> _WORK REQUIRED_:
When responding, copy every record below exactly as it appears.

BEGIN

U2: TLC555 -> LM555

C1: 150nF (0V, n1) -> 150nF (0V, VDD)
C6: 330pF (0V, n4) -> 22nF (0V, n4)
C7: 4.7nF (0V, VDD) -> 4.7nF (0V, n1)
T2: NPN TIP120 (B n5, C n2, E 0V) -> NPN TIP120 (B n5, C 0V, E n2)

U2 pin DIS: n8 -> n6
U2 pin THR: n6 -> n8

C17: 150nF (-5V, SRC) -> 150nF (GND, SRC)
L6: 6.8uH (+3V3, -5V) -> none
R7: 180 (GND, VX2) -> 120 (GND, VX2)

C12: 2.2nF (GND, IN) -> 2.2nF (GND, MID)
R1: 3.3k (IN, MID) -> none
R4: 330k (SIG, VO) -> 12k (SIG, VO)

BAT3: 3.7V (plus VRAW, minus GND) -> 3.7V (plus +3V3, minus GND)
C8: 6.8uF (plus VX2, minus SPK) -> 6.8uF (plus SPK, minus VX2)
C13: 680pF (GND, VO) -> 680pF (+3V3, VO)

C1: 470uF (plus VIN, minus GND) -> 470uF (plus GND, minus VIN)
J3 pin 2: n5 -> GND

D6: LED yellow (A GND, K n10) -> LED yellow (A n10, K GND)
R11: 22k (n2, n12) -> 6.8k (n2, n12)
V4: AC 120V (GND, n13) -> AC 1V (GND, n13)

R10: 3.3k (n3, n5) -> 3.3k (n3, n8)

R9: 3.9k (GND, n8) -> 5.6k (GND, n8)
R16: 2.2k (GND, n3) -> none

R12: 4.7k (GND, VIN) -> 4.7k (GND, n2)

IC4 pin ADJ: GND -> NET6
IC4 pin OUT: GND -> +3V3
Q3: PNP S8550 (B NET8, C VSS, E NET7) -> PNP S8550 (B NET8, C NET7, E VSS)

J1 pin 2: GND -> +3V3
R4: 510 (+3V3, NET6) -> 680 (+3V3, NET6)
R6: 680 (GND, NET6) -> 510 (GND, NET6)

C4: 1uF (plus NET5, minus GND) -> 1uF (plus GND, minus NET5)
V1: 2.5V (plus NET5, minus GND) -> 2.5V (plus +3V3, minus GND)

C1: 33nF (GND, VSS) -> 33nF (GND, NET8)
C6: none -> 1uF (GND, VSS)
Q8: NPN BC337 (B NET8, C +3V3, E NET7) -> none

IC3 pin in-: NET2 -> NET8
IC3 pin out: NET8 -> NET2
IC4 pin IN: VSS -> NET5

END

> _RESULT_:
U2: TLC555 -> LM555

C1: 150nF (0V, n1) -> 150nF (0V, VDD)
C6: 330pF (0V, n4) -> 22nF (0V, n4)
C7: 4.7nF (0V, VDD) -> 4.7nF (0V, n1)
T2: NPN TIP120 (B n5, C n2, E 0V) -> NPN TIP120 (B n5, C 0V, E n2)

U2 pin DIS: n8 -> n6
U2 pin THR: n6 -> n8

C17: 150nF (-5V, SRC) -> 150nF (GND, SRC)
L6: 6.8uH (+3V3, -5V) -> none
R7: 180 (GND, VX2) -> 120 (GND, VX2)

C12: 2.2nF (GND, IN) -> 2.2nF (GND, MID)
R1: 3.3k (IN, MID) -> none
R4: 330k (SIG, VO) -> 12k (SIG, VO)

BAT3: 3.7V (plus VRAW, minus GND) -> 3.7V (plus +3V3, minus GND)
C8: 6.8uF (plus VX2, minus SPK) -> 6.8uF (plus SPK, minus VX2)
C13: 680pF (GND, VO) -> 680pF (+3V3, VO)

C1: 470uF (plus VIN, minus GND) -> 470uF (plus GND, minus VIN)
J3 pin 2: n5 -> GND

D6: LED yellow (A GND, K n10) -> LED yellow (A n10, K GND)
R11: 22k (n2, n12) -> 6.8k (n2, n12)
V4: AC 120V (GND, n13) -> AC 1V (GND, n13)

R10: 3.3k (n3, n5) -> 3.3k (n3, n8)

R9: 3.9k (GND, n8) -> 5.6k (GND, n8)
R16: 2.2k (GND, n3) -> none

R12: 4.7k (GND, VIN) -> 4.7k (GND, n2)

IC4 pin ADJ: GND -> NET6
IC4 pin OUT: GND -> +3V3
Q3: PNP S8550 (B NET8, C VSS, E NET7) -> PNP S8550 (B NET8, C NET7, E VSS)

J1 pin 2: GND -> +3V3
R4: 510 (+3V3, NET6) -> 680 (+3V3, NET6)
R6: 680 (GND, NET6) -> 510 (GND, NET6)

C4: 1uF (plus NET5, minus GND) -> 1uF (plus GND, minus NET5)
V1: 2.5V (plus NET5, minus GND) -> 2.5V (plus +3V3, minus GND)

C1: 33nF (GND, VSS) -> 33nF (GND, NET8)
C6: none -> 1uF (GND, VSS)
Q8: NPN BC337 (B NET8, C +3V3, E NET7) -> none

IC3 pin in-: NET2 -> NET8
IC3 pin out: NET8 -> NET2
IC4 pin IN: VSS -> NET5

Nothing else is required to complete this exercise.